Provided records →
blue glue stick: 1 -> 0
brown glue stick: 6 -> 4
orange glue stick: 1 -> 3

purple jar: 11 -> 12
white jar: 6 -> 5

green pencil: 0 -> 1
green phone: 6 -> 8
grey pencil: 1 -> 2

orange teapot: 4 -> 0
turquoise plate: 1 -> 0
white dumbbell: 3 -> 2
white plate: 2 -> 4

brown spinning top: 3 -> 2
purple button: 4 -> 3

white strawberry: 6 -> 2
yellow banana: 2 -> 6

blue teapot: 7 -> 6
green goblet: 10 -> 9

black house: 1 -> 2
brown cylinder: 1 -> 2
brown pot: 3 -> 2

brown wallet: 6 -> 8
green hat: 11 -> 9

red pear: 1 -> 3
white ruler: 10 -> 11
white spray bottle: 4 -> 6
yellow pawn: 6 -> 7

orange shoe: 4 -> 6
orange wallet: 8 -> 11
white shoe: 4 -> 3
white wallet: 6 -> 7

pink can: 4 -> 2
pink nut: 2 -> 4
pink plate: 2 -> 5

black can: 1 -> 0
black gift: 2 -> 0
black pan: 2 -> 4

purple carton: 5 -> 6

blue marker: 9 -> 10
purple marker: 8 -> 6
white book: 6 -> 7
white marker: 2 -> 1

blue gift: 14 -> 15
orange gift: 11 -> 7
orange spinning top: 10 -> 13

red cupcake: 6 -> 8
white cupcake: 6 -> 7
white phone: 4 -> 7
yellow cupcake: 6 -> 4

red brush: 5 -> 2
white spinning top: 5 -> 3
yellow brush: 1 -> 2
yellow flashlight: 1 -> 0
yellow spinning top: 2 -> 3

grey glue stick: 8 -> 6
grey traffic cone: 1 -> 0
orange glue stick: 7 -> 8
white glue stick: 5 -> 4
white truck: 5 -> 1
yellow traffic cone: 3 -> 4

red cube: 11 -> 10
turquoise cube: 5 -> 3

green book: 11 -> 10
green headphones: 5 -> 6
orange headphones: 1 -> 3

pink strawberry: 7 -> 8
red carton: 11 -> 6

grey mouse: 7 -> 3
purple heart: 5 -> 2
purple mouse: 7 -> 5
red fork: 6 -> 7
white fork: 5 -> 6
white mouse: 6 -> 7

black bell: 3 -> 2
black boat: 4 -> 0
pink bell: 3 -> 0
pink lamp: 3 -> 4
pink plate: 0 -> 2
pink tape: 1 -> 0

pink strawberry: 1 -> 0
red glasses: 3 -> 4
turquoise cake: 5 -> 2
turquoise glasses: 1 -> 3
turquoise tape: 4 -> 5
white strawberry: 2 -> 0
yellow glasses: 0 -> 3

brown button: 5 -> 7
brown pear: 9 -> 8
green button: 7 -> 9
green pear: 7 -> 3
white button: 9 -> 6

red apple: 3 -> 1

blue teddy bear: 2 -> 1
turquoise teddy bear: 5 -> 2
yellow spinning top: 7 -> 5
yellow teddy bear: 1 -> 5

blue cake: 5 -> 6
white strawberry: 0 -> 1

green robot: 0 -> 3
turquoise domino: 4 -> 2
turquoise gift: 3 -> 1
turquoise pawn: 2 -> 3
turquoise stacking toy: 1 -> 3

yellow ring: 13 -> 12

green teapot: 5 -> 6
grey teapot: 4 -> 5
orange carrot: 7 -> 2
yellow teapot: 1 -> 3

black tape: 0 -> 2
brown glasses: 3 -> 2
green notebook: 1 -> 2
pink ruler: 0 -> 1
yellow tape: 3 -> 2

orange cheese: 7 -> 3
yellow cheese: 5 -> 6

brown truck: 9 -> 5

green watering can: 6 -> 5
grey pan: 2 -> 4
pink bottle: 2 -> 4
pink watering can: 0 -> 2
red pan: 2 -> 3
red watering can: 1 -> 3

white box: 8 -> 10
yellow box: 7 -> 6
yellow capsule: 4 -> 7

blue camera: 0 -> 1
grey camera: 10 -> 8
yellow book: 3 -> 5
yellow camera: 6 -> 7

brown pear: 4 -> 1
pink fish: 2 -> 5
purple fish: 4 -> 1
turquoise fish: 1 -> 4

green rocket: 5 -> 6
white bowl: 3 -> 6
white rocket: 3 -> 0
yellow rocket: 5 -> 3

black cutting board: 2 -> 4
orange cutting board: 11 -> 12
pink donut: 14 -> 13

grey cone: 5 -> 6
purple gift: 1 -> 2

Work order →
From the first line to the last, repeat the records exactly.

Output of the exercise →
blue glue stick: 1 -> 0
brown glue stick: 6 -> 4
orange glue stick: 1 -> 3

purple jar: 11 -> 12
white jar: 6 -> 5

green pencil: 0 -> 1
green phone: 6 -> 8
grey pencil: 1 -> 2

orange teapot: 4 -> 0
turquoise plate: 1 -> 0
white dumbbell: 3 -> 2
white plate: 2 -> 4

brown spinning top: 3 -> 2
purple button: 4 -> 3

white strawberry: 6 -> 2
yellow banana: 2 -> 6

blue teapot: 7 -> 6
green goblet: 10 -> 9

black house: 1 -> 2
brown cylinder: 1 -> 2
brown pot: 3 -> 2

brown wallet: 6 -> 8
green hat: 11 -> 9

red pear: 1 -> 3
white ruler: 10 -> 11
white spray bottle: 4 -> 6
yellow pawn: 6 -> 7

orange shoe: 4 -> 6
orange wallet: 8 -> 11
white shoe: 4 -> 3
white wallet: 6 -> 7

pink can: 4 -> 2
pink nut: 2 -> 4
pink plate: 2 -> 5

black can: 1 -> 0
black gift: 2 -> 0
black pan: 2 -> 4

purple carton: 5 -> 6

blue marker: 9 -> 10
purple marker: 8 -> 6
white book: 6 -> 7
white marker: 2 -> 1

blue gift: 14 -> 15
orange gift: 11 -> 7
orange spinning top: 10 -> 13

red cupcake: 6 -> 8
white cupcake: 6 -> 7
white phone: 4 -> 7
yellow cupcake: 6 -> 4

red brush: 5 -> 2
white spinning top: 5 -> 3
yellow brush: 1 -> 2
yellow flashlight: 1 -> 0
yellow spinning top: 2 -> 3

grey glue stick: 8 -> 6
grey traffic cone: 1 -> 0
orange glue stick: 7 -> 8
white glue stick: 5 -> 4
white truck: 5 -> 1
yellow traffic cone: 3 -> 4

red cube: 11 -> 10
turquoise cube: 5 -> 3

green book: 11 -> 10
green headphones: 5 -> 6
orange headphones: 1 -> 3

pink strawberry: 7 -> 8
red carton: 11 -> 6

grey mouse: 7 -> 3
purple heart: 5 -> 2
purple mouse: 7 -> 5
red fork: 6 -> 7
white fork: 5 -> 6
white mouse: 6 -> 7

black bell: 3 -> 2
black boat: 4 -> 0
pink bell: 3 -> 0
pink lamp: 3 -> 4
pink plate: 0 -> 2
pink tape: 1 -> 0

pink strawberry: 1 -> 0
red glasses: 3 -> 4
turquoise cake: 5 -> 2
turquoise glasses: 1 -> 3
turquoise tape: 4 -> 5
white strawberry: 2 -> 0
yellow glasses: 0 -> 3

brown button: 5 -> 7
brown pear: 9 -> 8
green button: 7 -> 9
green pear: 7 -> 3
white button: 9 -> 6

red apple: 3 -> 1

blue teddy bear: 2 -> 1
turquoise teddy bear: 5 -> 2
yellow spinning top: 7 -> 5
yellow teddy bear: 1 -> 5

blue cake: 5 -> 6
white strawberry: 0 -> 1

green robot: 0 -> 3
turquoise domino: 4 -> 2
turquoise gift: 3 -> 1
turquoise pawn: 2 -> 3
turquoise stacking toy: 1 -> 3

yellow ring: 13 -> 12

green teapot: 5 -> 6
grey teapot: 4 -> 5
orange carrot: 7 -> 2
yellow teapot: 1 -> 3

black tape: 0 -> 2
brown glasses: 3 -> 2
green notebook: 1 -> 2
pink ruler: 0 -> 1
yellow tape: 3 -> 2

orange cheese: 7 -> 3
yellow cheese: 5 -> 6

brown truck: 9 -> 5

green watering can: 6 -> 5
grey pan: 2 -> 4
pink bottle: 2 -> 4
pink watering can: 0 -> 2
red pan: 2 -> 3
red watering can: 1 -> 3

white box: 8 -> 10
yellow box: 7 -> 6
yellow capsule: 4 -> 7

blue camera: 0 -> 1
grey camera: 10 -> 8
yellow book: 3 -> 5
yellow camera: 6 -> 7

brown pear: 4 -> 1
pink fish: 2 -> 5
purple fish: 4 -> 1
turquoise fish: 1 -> 4

green rocket: 5 -> 6
white bowl: 3 -> 6
white rocket: 3 -> 0
yellow rocket: 5 -> 3

black cutting board: 2 -> 4
orange cutting board: 11 -> 12
pink donut: 14 -> 13

grey cone: 5 -> 6
purple gift: 1 -> 2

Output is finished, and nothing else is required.